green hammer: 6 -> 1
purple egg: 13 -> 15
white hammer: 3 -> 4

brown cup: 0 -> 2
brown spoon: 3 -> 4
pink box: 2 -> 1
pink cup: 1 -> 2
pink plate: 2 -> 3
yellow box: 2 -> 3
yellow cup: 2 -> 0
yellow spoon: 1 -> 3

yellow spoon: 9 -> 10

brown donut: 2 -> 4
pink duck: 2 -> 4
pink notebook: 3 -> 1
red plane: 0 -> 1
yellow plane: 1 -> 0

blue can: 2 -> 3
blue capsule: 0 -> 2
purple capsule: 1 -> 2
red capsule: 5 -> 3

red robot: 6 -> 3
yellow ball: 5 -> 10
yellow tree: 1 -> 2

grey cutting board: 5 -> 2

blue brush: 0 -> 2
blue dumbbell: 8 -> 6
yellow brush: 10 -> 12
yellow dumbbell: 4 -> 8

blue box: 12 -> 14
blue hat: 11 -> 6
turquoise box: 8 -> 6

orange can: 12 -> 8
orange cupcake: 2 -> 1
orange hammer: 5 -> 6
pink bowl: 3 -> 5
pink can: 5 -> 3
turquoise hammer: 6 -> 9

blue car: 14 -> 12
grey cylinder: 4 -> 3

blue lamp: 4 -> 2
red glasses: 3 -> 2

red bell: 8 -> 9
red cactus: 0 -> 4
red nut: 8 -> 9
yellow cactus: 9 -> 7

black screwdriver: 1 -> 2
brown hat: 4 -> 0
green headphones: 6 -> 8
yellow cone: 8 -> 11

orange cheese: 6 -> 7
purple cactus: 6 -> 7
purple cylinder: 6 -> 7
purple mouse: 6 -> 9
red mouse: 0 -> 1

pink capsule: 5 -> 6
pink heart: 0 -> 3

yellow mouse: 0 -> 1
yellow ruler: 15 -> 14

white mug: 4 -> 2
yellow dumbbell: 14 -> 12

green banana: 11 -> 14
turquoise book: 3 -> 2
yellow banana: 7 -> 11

══════

What you will do: The whole listing above is to be reproduced without any slip.

Answer box:
green hammer: 6 -> 1
purple egg: 13 -> 15
white hammer: 3 -> 4

brown cup: 0 -> 2
brown spoon: 3 -> 4
pink box: 2 -> 1
pink cup: 1 -> 2
pink plate: 2 -> 3
yellow box: 2 -> 3
yellow cup: 2 -> 0
yellow spoon: 1 -> 3

yellow spoon: 9 -> 10

brown donut: 2 -> 4
pink duck: 2 -> 4
pink notebook: 3 -> 1
red plane: 0 -> 1
yellow plane: 1 -> 0

blue can: 2 -> 3
blue capsule: 0 -> 2
purple capsule: 1 -> 2
red capsule: 5 -> 3

red robot: 6 -> 3
yellow ball: 5 -> 10
yellow tree: 1 -> 2

grey cutting board: 5 -> 2

blue brush: 0 -> 2
blue dumbbell: 8 -> 6
yellow brush: 10 -> 12
yellow dumbbell: 4 -> 8

blue box: 12 -> 14
blue hat: 11 -> 6
turquoise box: 8 -> 6

orange can: 12 -> 8
orange cupcake: 2 -> 1
orange hammer: 5 -> 6
pink bowl: 3 -> 5
pink can: 5 -> 3
turquoise hammer: 6 -> 9

blue car: 14 -> 12
grey cylinder: 4 -> 3

blue lamp: 4 -> 2
red glasses: 3 -> 2

red bell: 8 -> 9
red cactus: 0 -> 4
red nut: 8 -> 9
yellow cactus: 9 -> 7

black screwdriver: 1 -> 2
brown hat: 4 -> 0
green headphones: 6 -> 8
yellow cone: 8 -> 11

orange cheese: 6 -> 7
purple cactus: 6 -> 7
purple cylinder: 6 -> 7
purple mouse: 6 -> 9
red mouse: 0 -> 1

pink capsule: 5 -> 6
pink heart: 0 -> 3

yellow mouse: 0 -> 1
yellow ruler: 15 -> 14

white mug: 4 -> 2
yellow dumbbell: 14 -> 12

green banana: 11 -> 14
turquoise book: 3 -> 2
yellow banana: 7 -> 11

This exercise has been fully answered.